----- INFORMATION PROVIDED

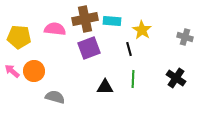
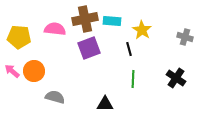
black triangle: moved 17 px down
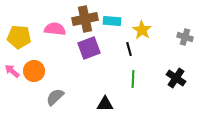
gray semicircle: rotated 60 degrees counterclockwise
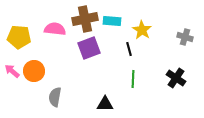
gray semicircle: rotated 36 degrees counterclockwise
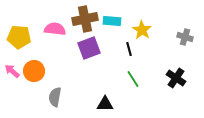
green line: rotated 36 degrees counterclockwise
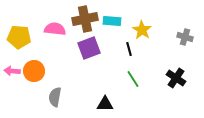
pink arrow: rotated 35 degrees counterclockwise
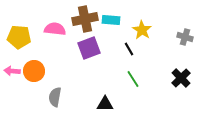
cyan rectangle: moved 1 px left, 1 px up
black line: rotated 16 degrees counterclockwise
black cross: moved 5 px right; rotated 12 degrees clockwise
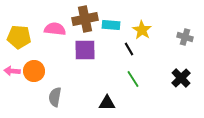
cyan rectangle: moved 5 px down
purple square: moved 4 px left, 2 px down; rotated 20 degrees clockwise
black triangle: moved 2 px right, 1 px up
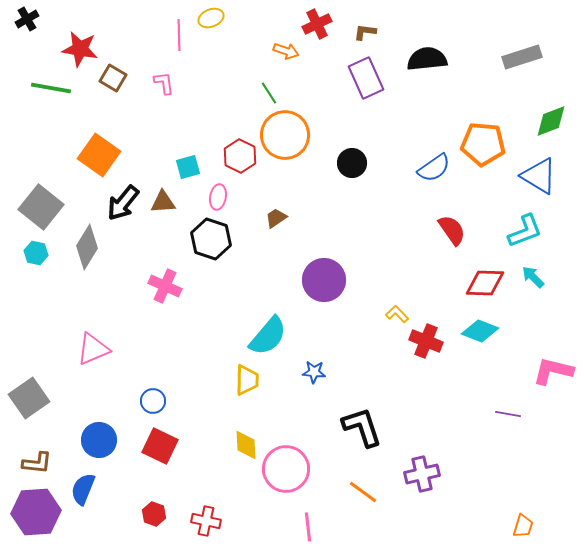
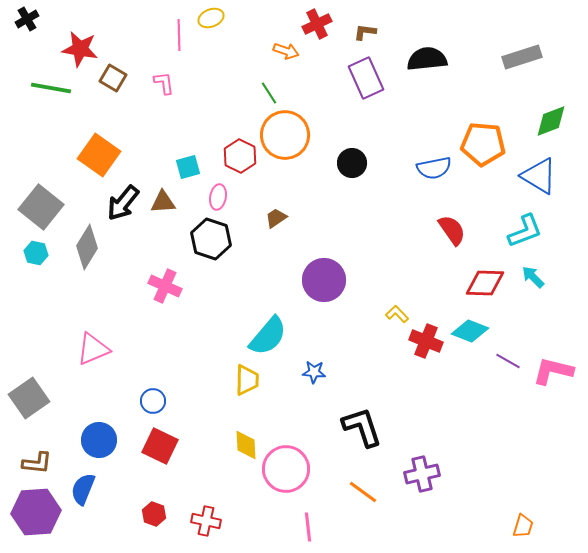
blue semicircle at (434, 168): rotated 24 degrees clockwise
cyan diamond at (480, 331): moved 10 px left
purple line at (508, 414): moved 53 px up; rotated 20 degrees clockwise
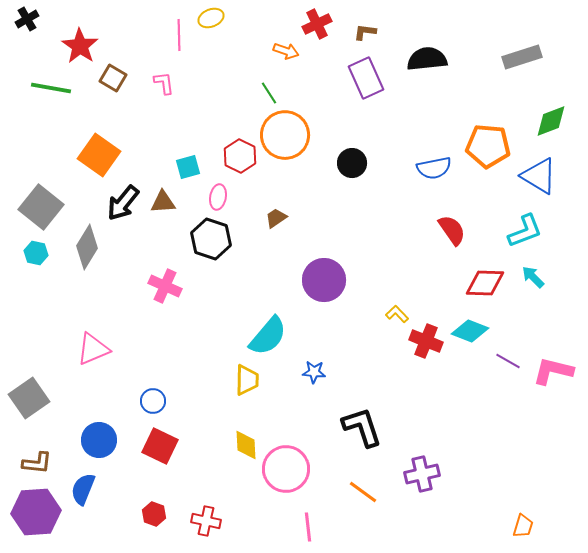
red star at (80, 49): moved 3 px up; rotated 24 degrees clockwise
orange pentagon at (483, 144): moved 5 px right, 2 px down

----------

TASK BRIEF
Switch "counterclockwise" to "clockwise" in the entries starting at the line containing "gray semicircle: rotated 36" and ending at the line containing "pink arrow: rotated", and leave everything else unchanged. Leave the picture lines out of your answer.

TASK RESULT
gray semicircle: rotated 36 degrees clockwise
green line: rotated 36 degrees clockwise
pink arrow: rotated 35 degrees clockwise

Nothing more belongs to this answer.